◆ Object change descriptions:
####################
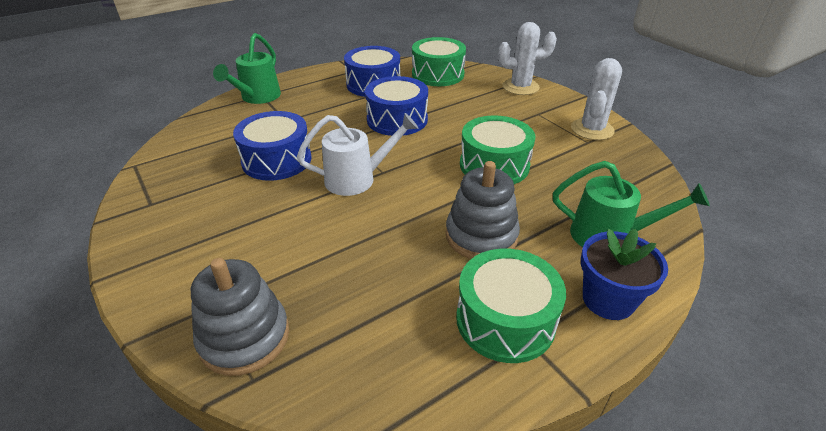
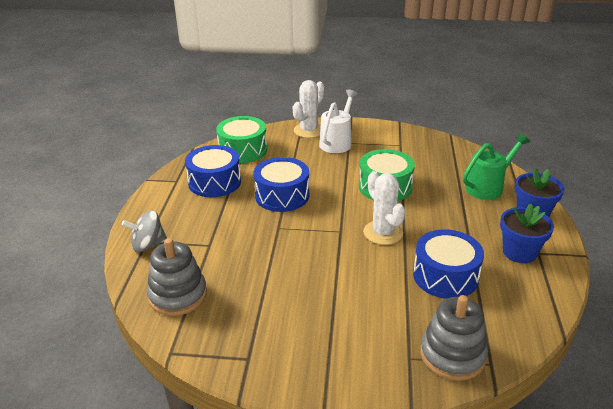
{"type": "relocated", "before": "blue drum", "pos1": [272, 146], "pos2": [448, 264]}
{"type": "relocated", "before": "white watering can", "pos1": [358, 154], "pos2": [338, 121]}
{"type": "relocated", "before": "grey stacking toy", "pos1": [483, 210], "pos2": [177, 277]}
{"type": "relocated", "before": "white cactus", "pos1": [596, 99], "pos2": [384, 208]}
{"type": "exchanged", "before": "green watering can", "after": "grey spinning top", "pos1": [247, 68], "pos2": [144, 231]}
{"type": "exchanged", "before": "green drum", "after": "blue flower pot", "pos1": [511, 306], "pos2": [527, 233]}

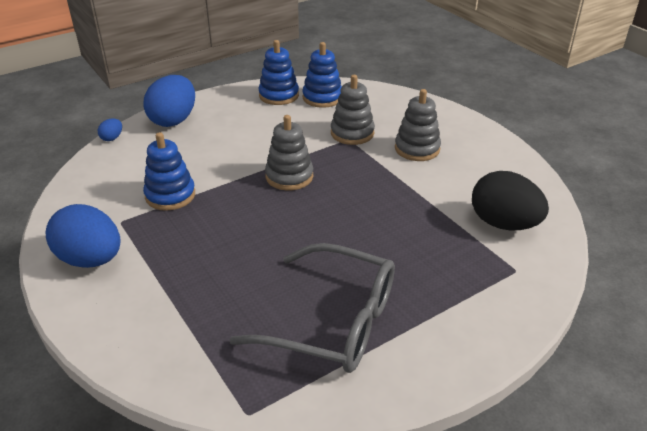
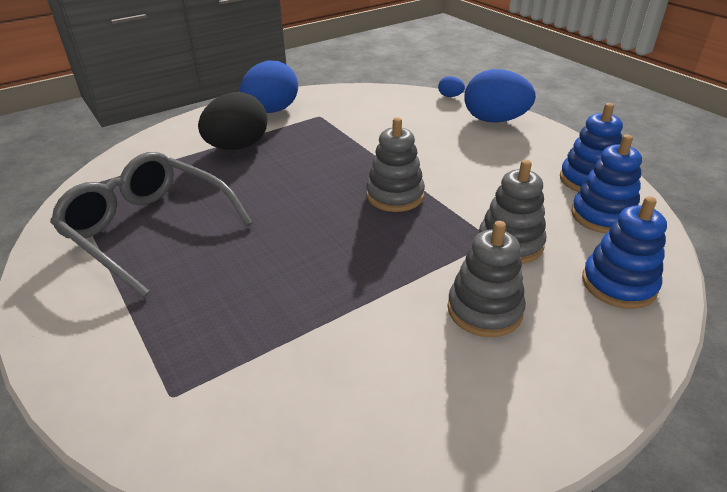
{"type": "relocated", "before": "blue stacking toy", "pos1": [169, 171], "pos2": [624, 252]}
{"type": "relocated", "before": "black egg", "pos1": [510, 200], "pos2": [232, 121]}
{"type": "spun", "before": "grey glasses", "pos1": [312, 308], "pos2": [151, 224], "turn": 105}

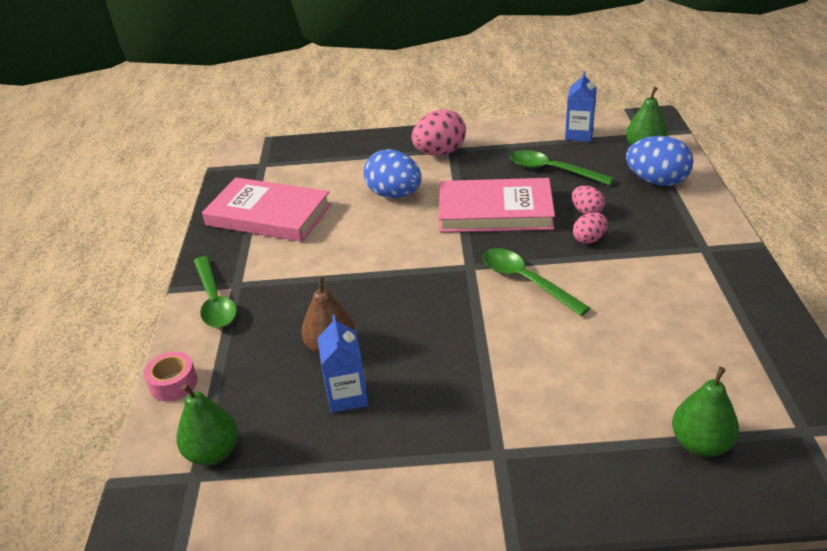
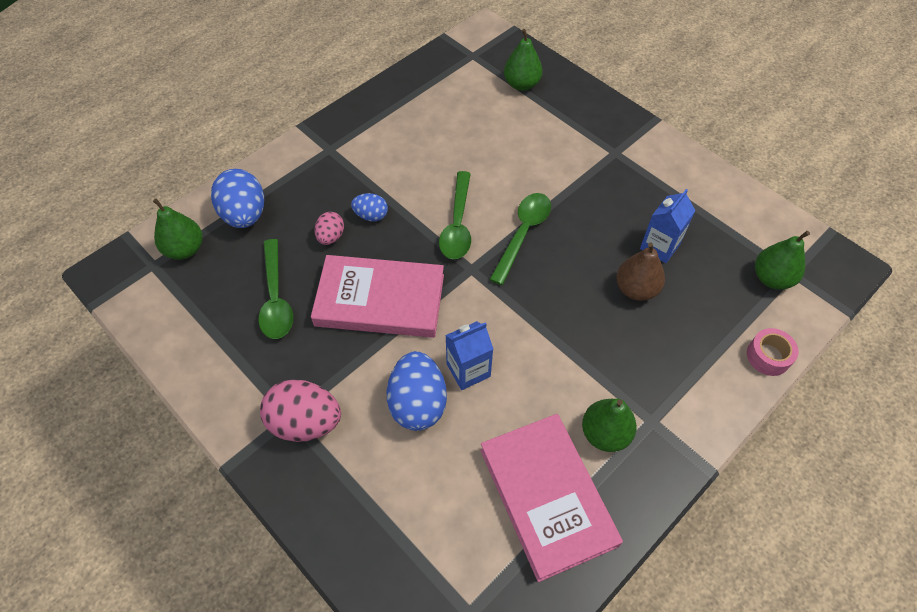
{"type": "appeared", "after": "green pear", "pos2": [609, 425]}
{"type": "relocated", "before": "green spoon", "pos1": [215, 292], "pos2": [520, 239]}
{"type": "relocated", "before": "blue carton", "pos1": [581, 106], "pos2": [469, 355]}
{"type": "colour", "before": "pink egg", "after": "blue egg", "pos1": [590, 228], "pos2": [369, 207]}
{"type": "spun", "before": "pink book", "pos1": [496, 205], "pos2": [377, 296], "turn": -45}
####################
◆ Work instruction:
The records must come back exactly, with their pictures removed.

◆ Solution to the exercise:
{"type": "relocated", "before": "blue drum", "pos1": [272, 146], "pos2": [448, 264]}
{"type": "relocated", "before": "white watering can", "pos1": [358, 154], "pos2": [338, 121]}
{"type": "relocated", "before": "grey stacking toy", "pos1": [483, 210], "pos2": [177, 277]}
{"type": "relocated", "before": "white cactus", "pos1": [596, 99], "pos2": [384, 208]}
{"type": "exchanged", "before": "green watering can", "after": "grey spinning top", "pos1": [247, 68], "pos2": [144, 231]}
{"type": "exchanged", "before": "green drum", "after": "blue flower pot", "pos1": [511, 306], "pos2": [527, 233]}

{"type": "relocated", "before": "blue stacking toy", "pos1": [169, 171], "pos2": [624, 252]}
{"type": "relocated", "before": "black egg", "pos1": [510, 200], "pos2": [232, 121]}
{"type": "spun", "before": "grey glasses", "pos1": [312, 308], "pos2": [151, 224], "turn": 105}

{"type": "appeared", "after": "green pear", "pos2": [609, 425]}
{"type": "relocated", "before": "green spoon", "pos1": [215, 292], "pos2": [520, 239]}
{"type": "relocated", "before": "blue carton", "pos1": [581, 106], "pos2": [469, 355]}
{"type": "colour", "before": "pink egg", "after": "blue egg", "pos1": [590, 228], "pos2": [369, 207]}
{"type": "spun", "before": "pink book", "pos1": [496, 205], "pos2": [377, 296], "turn": -45}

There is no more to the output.